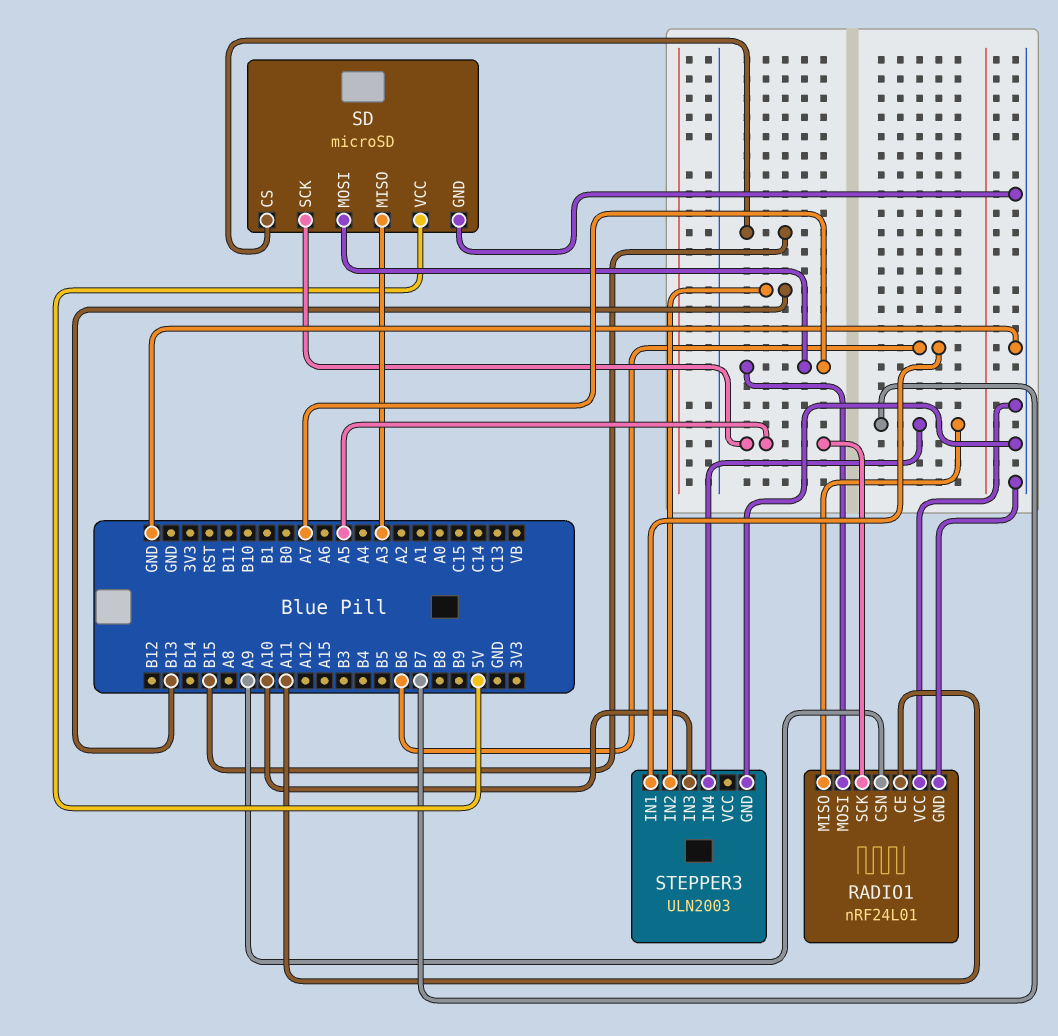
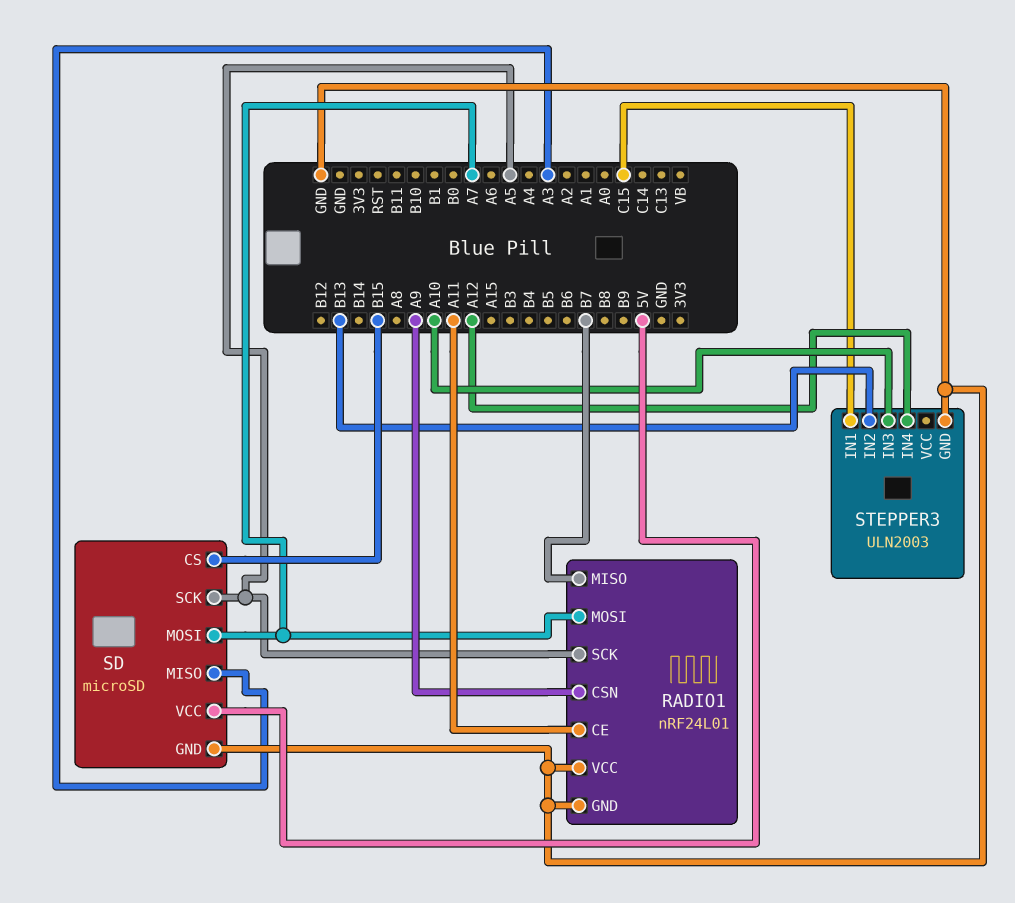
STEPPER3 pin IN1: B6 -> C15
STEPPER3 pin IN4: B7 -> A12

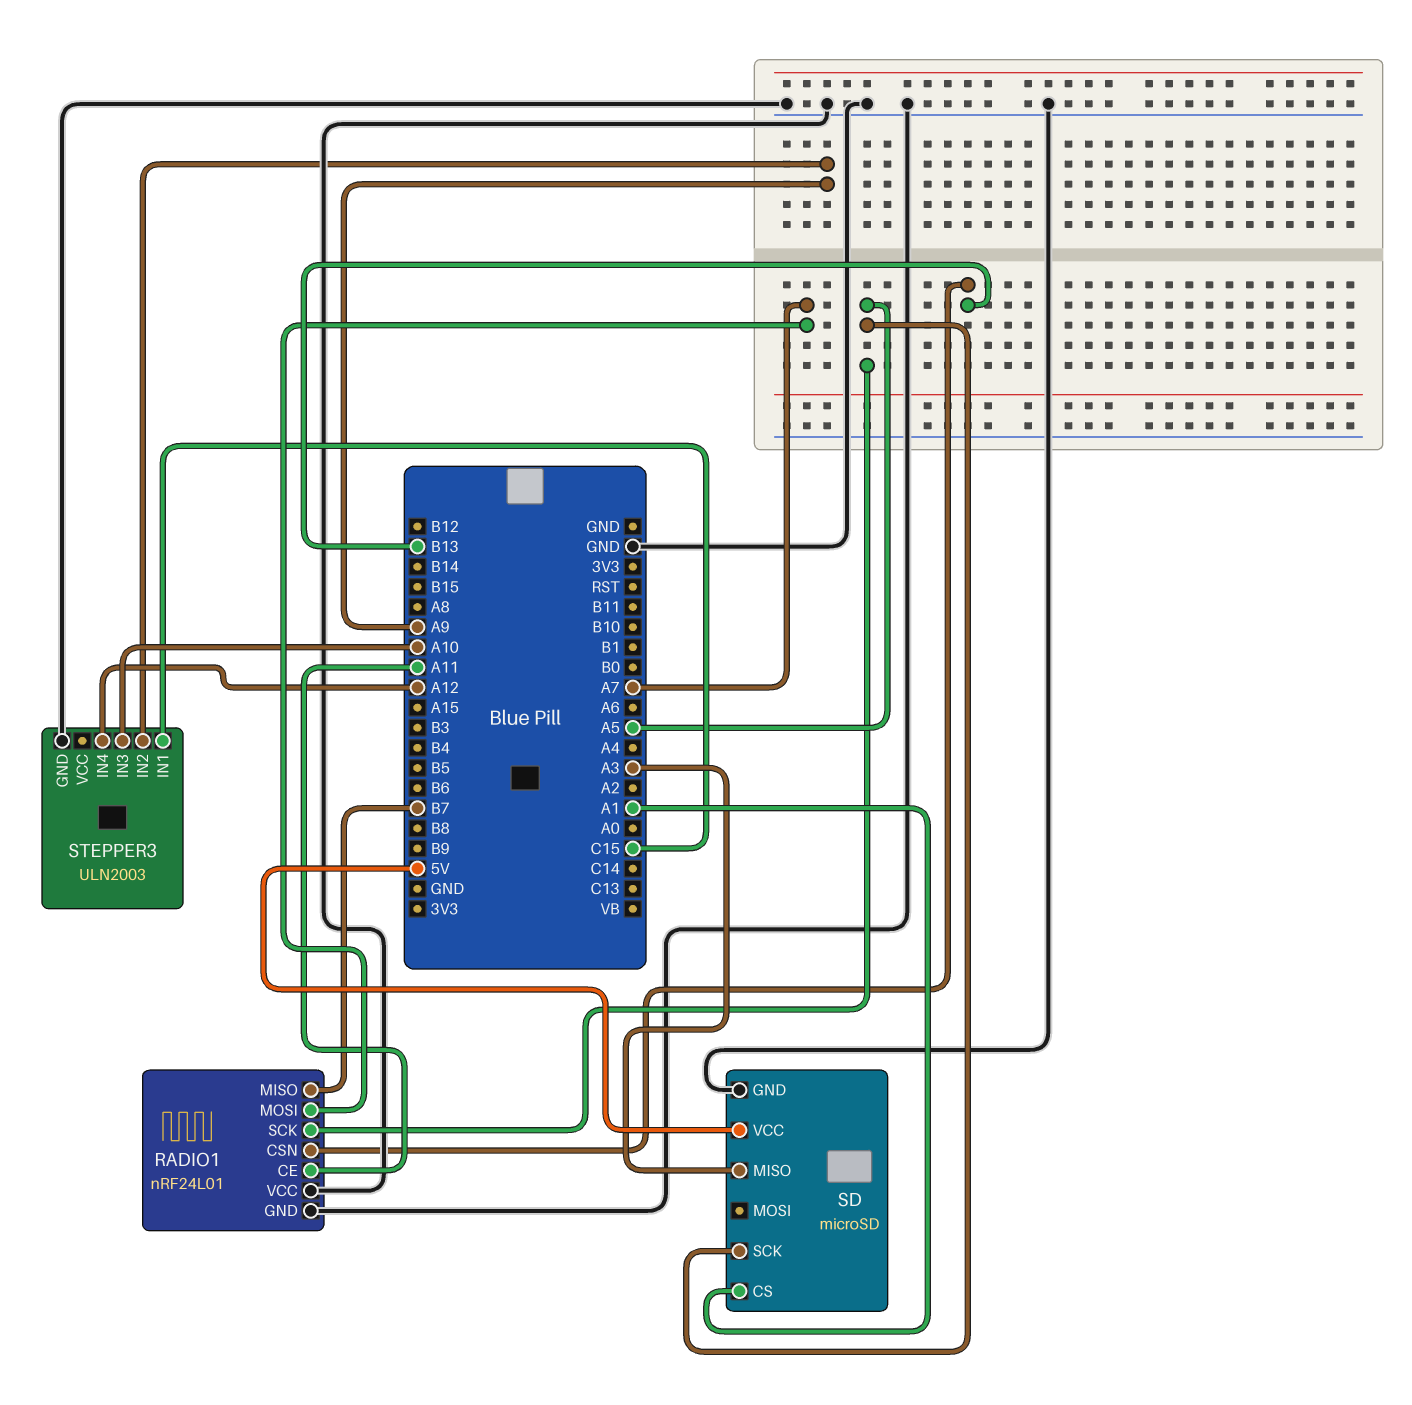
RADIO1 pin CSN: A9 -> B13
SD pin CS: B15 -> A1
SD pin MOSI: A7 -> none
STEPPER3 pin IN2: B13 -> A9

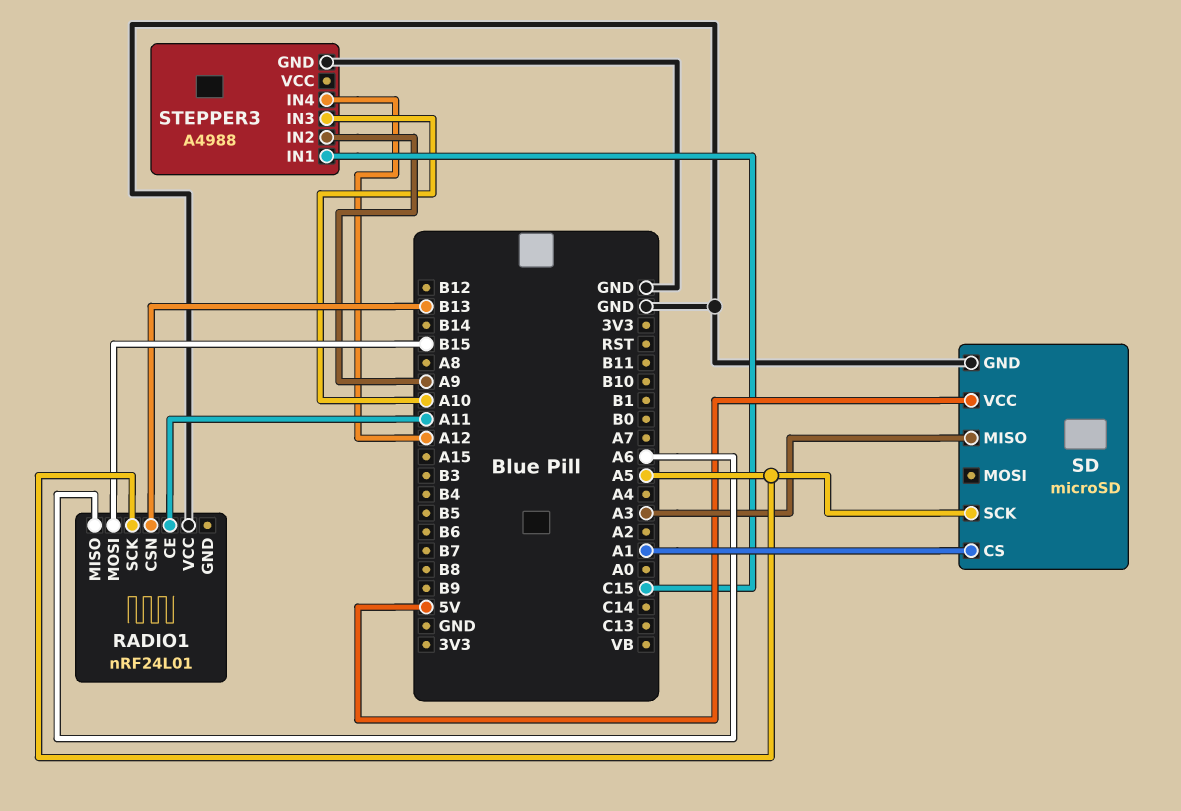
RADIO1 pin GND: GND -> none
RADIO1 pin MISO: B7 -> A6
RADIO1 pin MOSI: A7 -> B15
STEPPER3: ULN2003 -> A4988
◇ ◇ ◇ ◇ ◇
» WORK REQUEST:
Exactly as written above, print every record, and keep the pictures out.

» ANSWER SECTION:
STEPPER3 pin IN1: B6 -> C15
STEPPER3 pin IN4: B7 -> A12

RADIO1 pin CSN: A9 -> B13
SD pin CS: B15 -> A1
SD pin MOSI: A7 -> none
STEPPER3 pin IN2: B13 -> A9

RADIO1 pin GND: GND -> none
RADIO1 pin MISO: B7 -> A6
RADIO1 pin MOSI: A7 -> B15
STEPPER3: ULN2003 -> A4988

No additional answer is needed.